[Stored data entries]

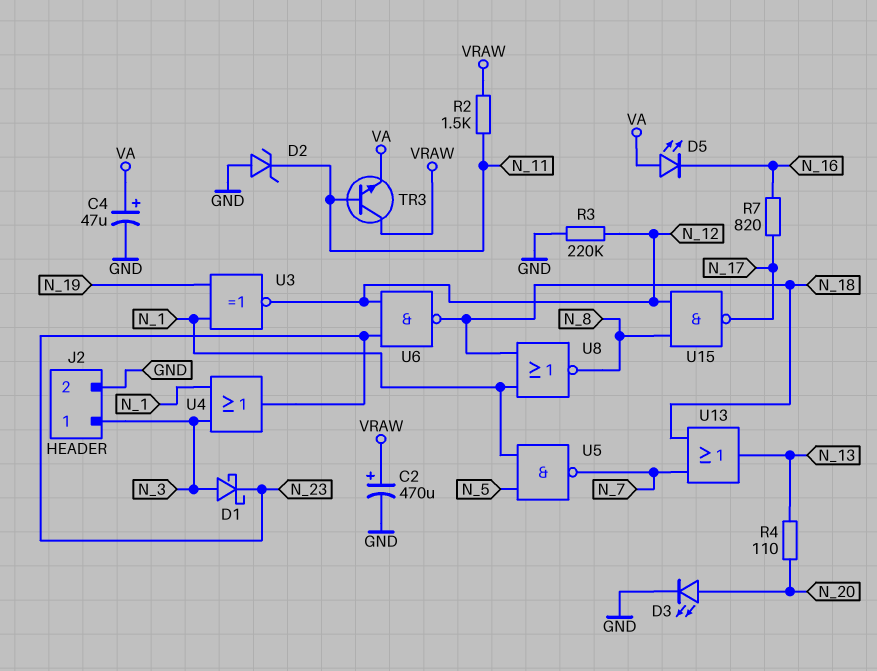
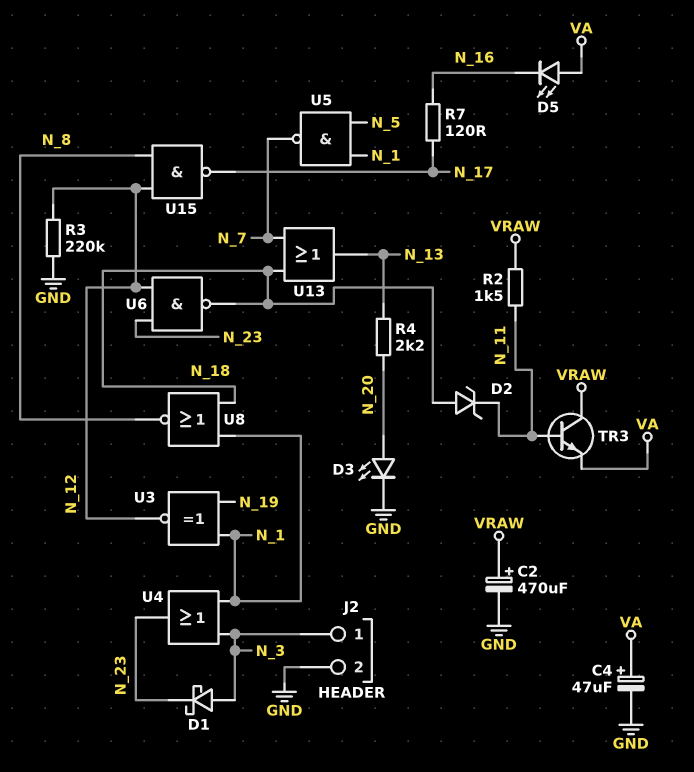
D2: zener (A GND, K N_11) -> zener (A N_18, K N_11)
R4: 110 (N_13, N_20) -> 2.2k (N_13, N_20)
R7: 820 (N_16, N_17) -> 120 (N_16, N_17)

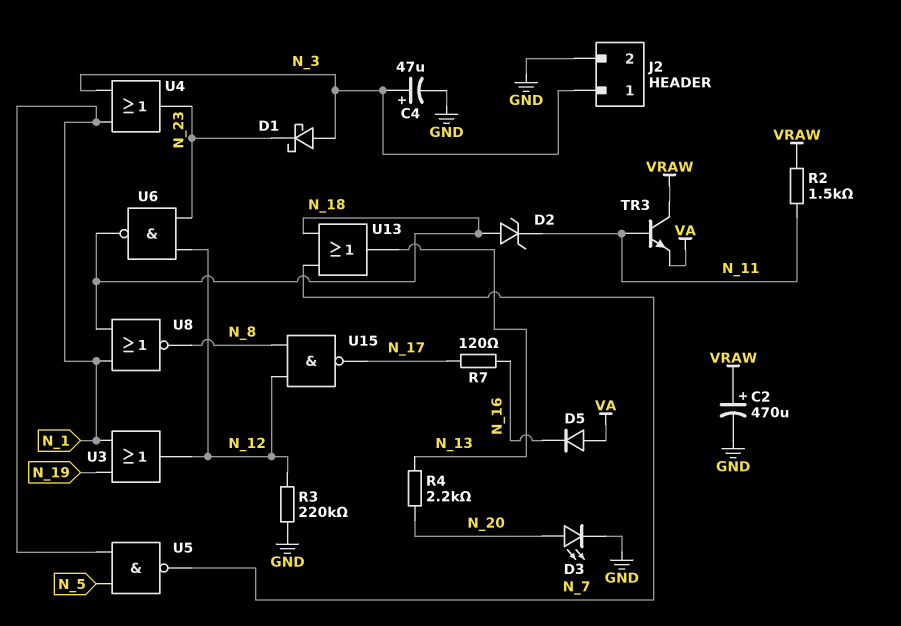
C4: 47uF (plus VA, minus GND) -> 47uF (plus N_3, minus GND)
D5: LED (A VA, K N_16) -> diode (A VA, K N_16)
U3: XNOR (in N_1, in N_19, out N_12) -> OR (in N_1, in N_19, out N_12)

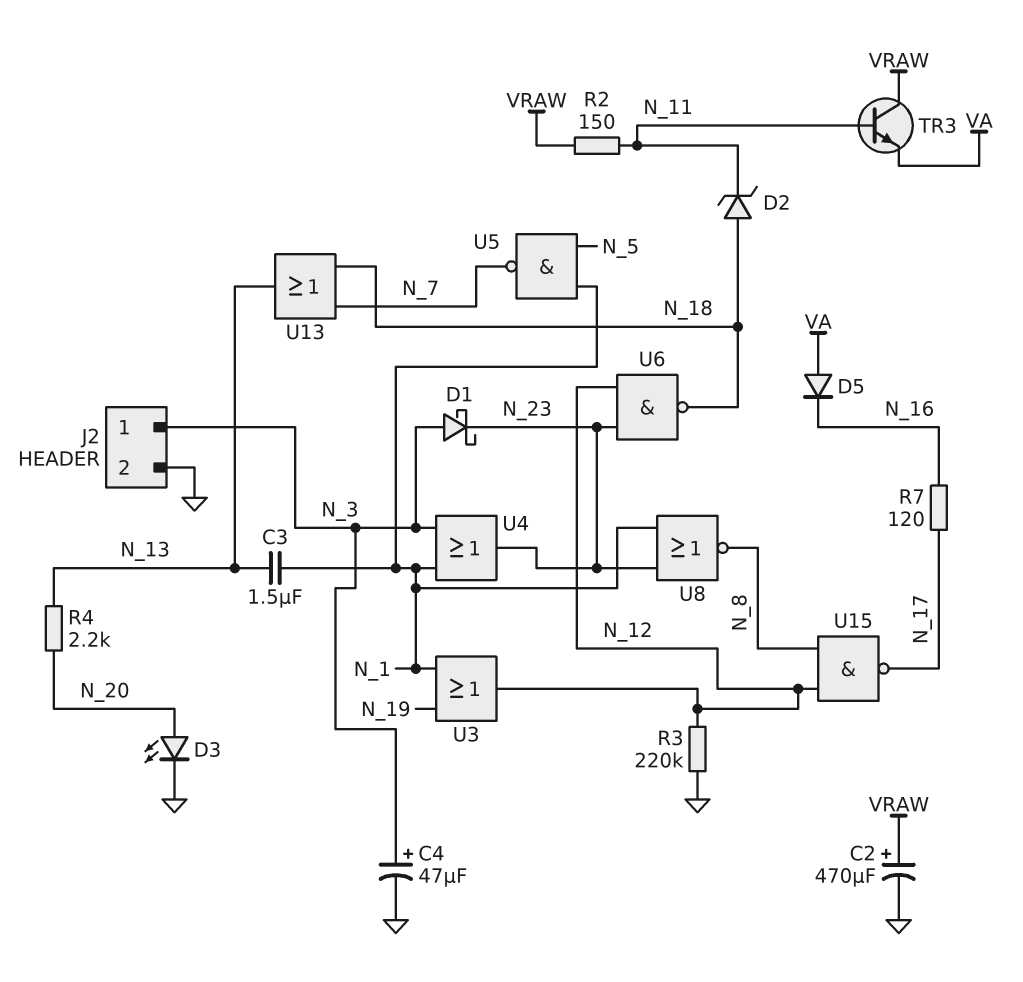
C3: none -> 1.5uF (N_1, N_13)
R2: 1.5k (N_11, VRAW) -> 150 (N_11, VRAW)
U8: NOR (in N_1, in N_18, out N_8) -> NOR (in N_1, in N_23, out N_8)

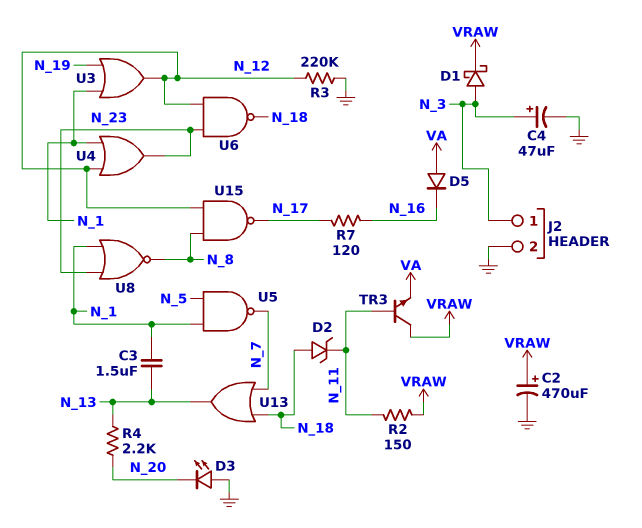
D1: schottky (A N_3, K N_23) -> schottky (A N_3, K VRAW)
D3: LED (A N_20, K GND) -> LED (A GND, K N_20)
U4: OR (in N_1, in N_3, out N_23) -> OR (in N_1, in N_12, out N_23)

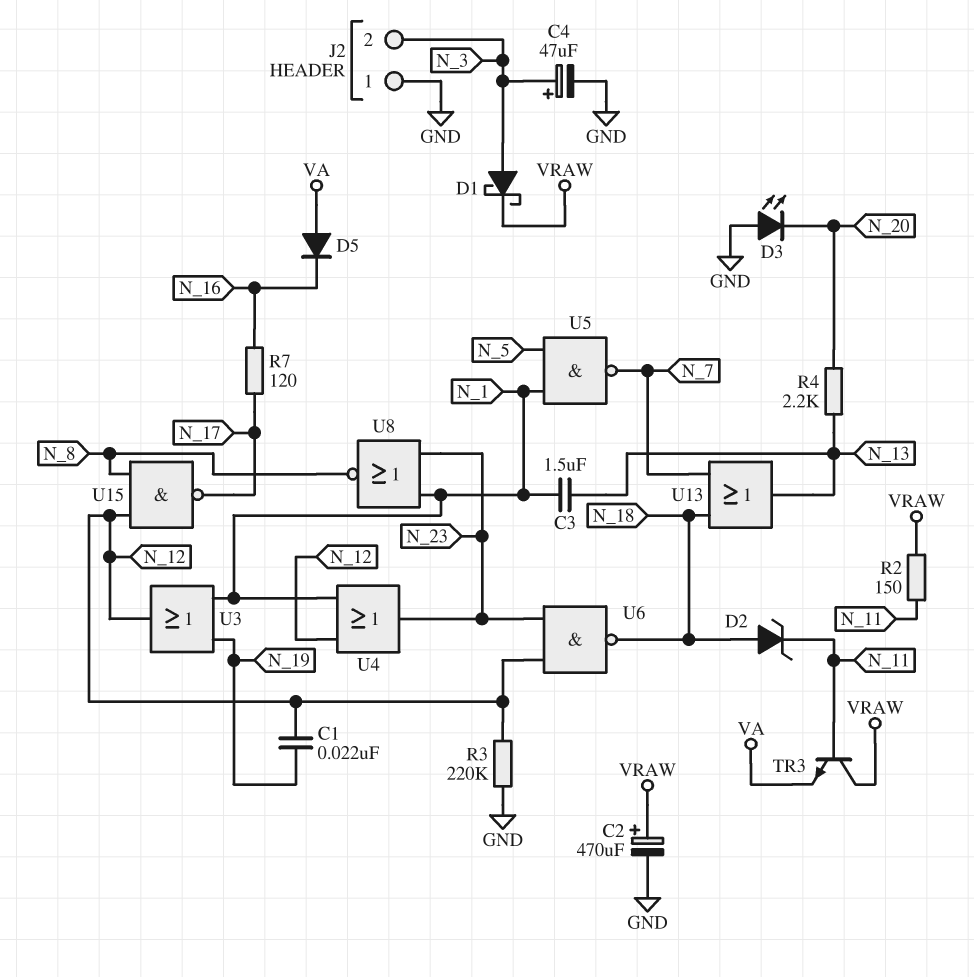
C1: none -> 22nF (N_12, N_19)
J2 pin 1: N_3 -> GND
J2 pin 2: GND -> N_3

---

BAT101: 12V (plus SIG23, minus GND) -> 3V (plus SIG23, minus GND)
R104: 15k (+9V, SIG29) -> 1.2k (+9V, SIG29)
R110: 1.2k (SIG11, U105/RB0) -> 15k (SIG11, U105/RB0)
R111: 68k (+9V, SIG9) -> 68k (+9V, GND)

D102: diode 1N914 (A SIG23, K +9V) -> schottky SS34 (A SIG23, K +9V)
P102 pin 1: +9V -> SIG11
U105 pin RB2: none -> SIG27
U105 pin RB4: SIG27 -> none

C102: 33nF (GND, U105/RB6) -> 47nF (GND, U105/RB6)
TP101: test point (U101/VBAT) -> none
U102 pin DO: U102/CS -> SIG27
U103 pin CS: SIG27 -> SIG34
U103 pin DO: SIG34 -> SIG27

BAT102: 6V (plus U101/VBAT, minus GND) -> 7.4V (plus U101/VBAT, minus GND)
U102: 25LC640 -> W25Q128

==

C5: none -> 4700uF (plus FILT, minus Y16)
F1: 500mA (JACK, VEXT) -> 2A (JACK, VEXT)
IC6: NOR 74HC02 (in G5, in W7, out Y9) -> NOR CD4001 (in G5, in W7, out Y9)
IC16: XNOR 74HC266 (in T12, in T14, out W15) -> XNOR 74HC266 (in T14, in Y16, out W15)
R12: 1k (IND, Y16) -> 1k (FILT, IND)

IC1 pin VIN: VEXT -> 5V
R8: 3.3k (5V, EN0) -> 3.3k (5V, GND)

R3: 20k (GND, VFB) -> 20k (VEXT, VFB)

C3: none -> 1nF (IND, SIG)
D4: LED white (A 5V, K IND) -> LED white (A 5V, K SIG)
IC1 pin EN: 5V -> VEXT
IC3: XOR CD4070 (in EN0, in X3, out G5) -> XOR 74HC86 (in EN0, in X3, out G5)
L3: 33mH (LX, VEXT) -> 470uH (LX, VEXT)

THE TASK.
Using the entries above, write out exactly the lines from the one with "R4: 110 (N_13, N_20) -> 2.2k (N_13, N_20)" through the one with "U8: NOR (in", ends included. Leave out any pictures.

TASK RESULT.
R4: 110 (N_13, N_20) -> 2.2k (N_13, N_20)
R7: 820 (N_16, N_17) -> 120 (N_16, N_17)

C4: 47uF (plus VA, minus GND) -> 47uF (plus N_3, minus GND)
D5: LED (A VA, K N_16) -> diode (A VA, K N_16)
U3: XNOR (in N_1, in N_19, out N_12) -> OR (in N_1, in N_19, out N_12)

C3: none -> 1.5uF (N_1, N_13)
R2: 1.5k (N_11, VRAW) -> 150 (N_11, VRAW)
U8: NOR (in N_1, in N_18, out N_8) -> NOR (in N_1, in N_23, out N_8)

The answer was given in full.